╭─ AVAILABLE DATA

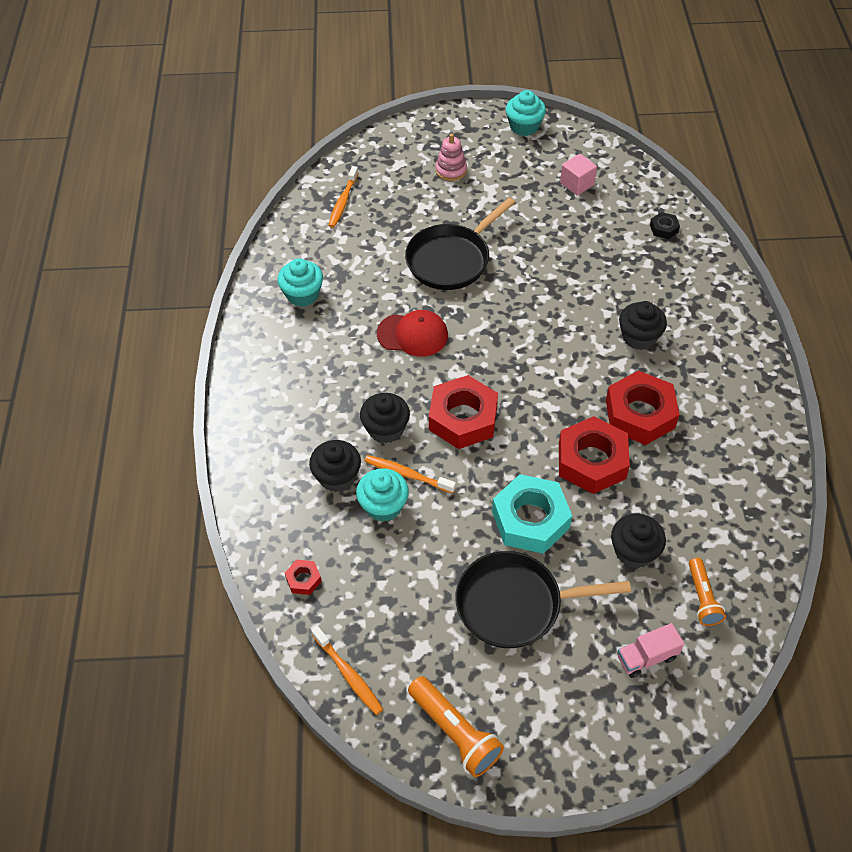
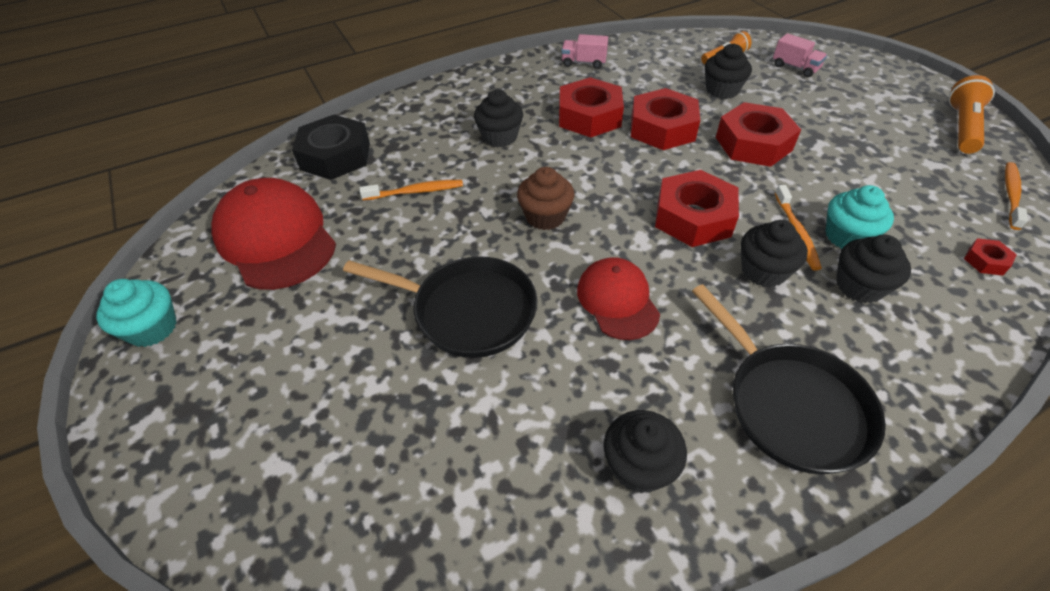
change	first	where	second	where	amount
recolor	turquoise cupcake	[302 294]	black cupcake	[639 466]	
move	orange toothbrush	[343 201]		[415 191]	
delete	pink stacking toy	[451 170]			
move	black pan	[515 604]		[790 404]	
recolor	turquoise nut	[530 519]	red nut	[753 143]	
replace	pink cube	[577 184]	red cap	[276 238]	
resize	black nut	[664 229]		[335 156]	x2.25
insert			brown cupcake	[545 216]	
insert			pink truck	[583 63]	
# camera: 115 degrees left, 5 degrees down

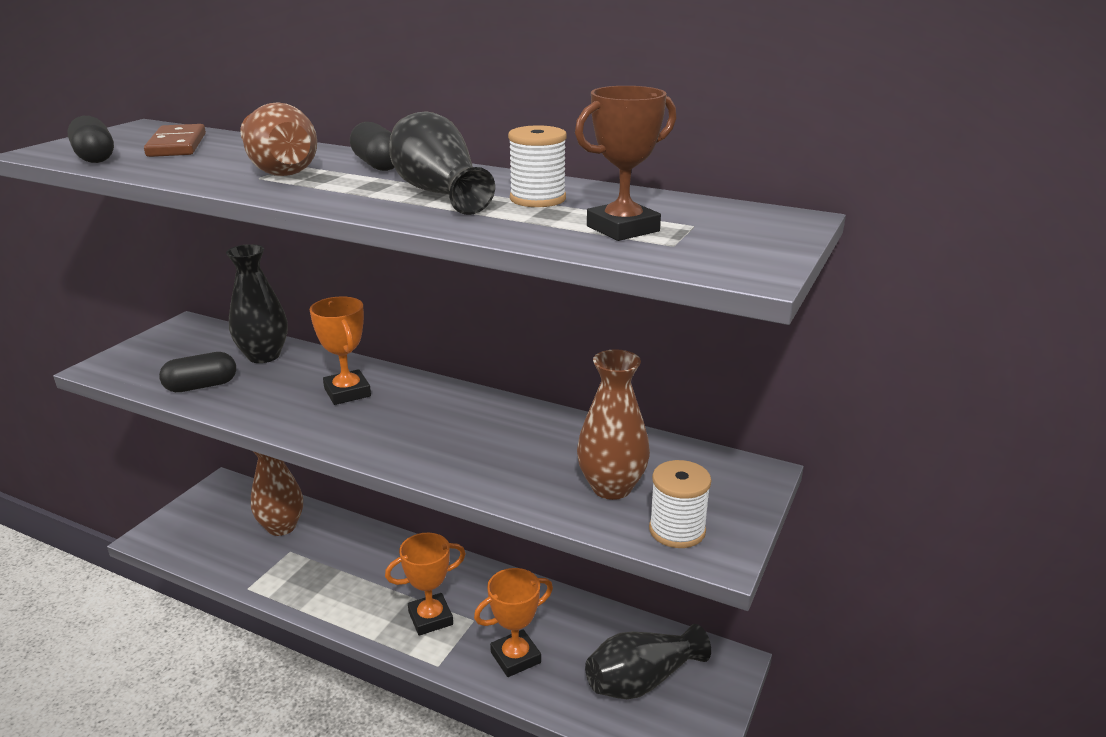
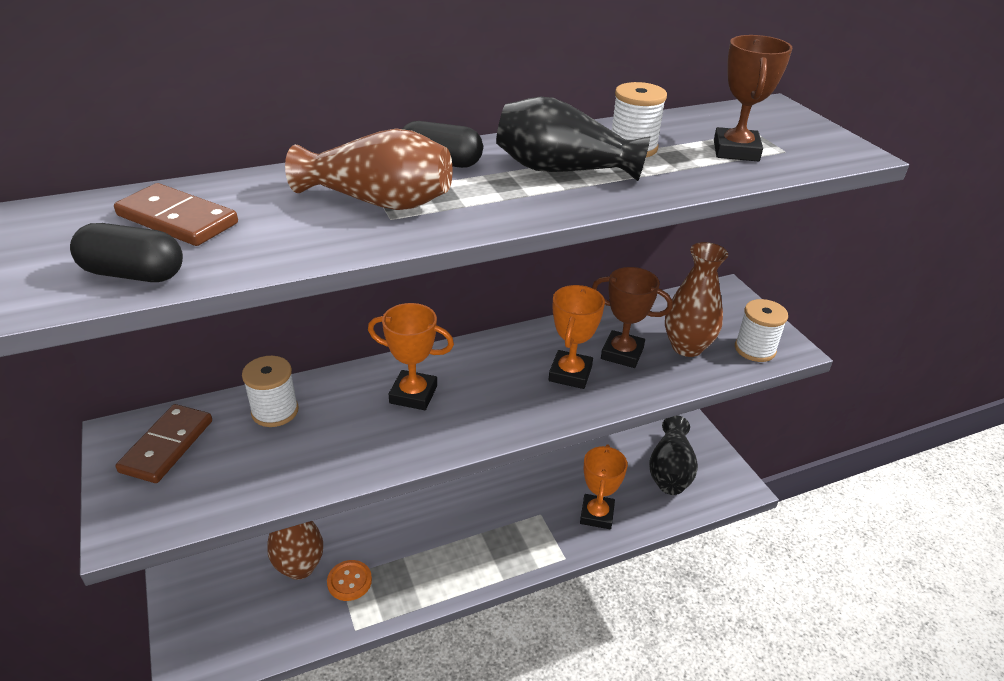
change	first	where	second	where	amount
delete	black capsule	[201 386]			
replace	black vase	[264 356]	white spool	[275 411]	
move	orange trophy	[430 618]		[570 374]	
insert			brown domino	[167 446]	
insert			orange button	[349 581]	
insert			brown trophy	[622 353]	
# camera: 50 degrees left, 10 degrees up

╰─
╭─ AVAILABLE DATA

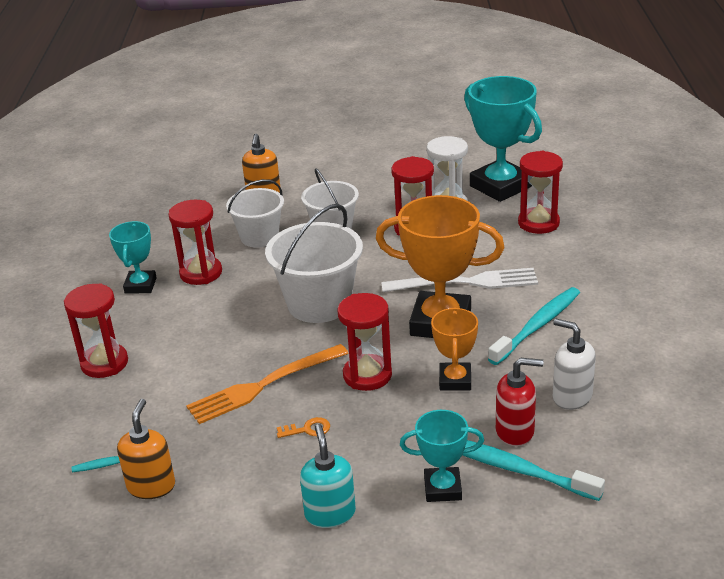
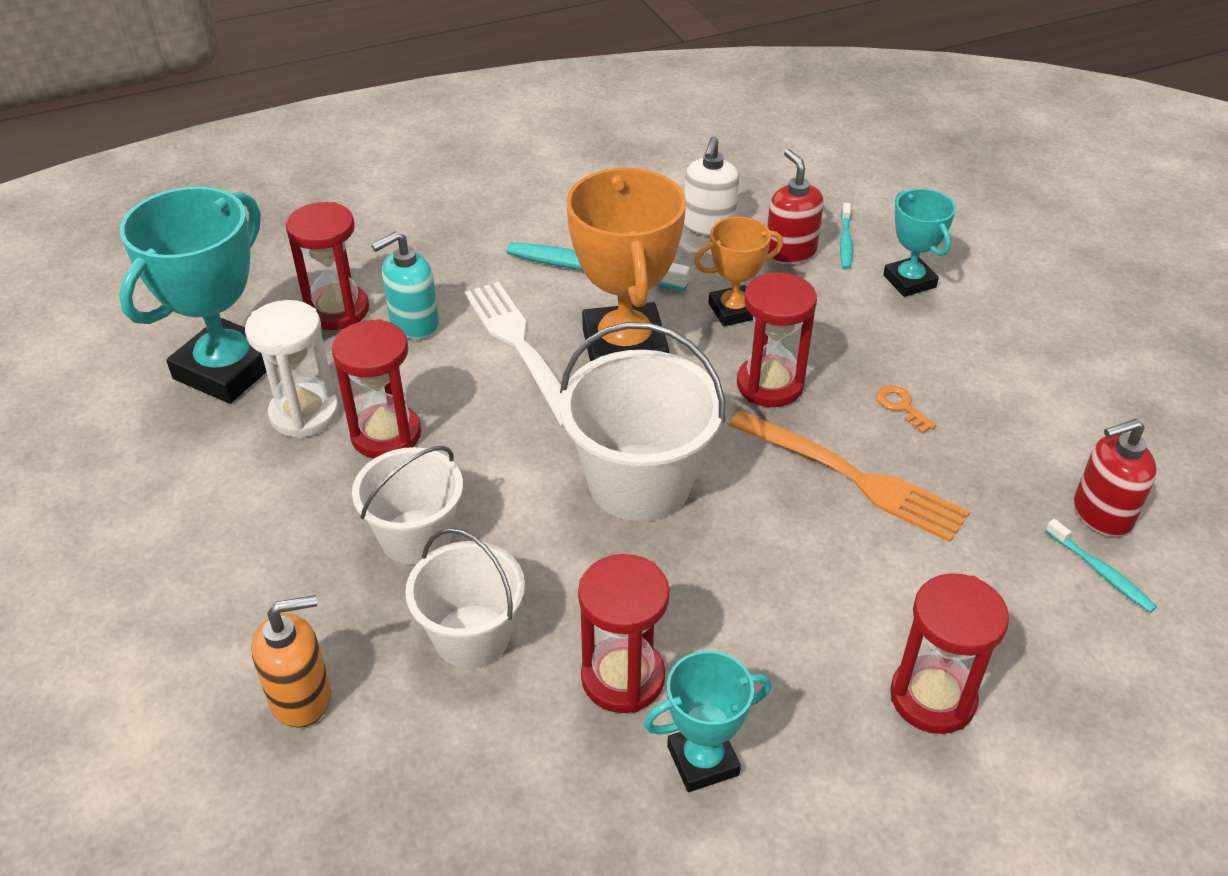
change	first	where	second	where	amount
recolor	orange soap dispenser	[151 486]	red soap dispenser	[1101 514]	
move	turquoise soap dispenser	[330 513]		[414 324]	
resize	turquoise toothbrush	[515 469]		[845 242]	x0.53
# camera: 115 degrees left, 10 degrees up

╰─

The word is "cupcake". Copy every line above where it appears.

-- THE COMPLETED TASK --
recolor	turquoise cupcake	[302 294]	black cupcake	[639 466]	
insert			brown cupcake	[545 216]	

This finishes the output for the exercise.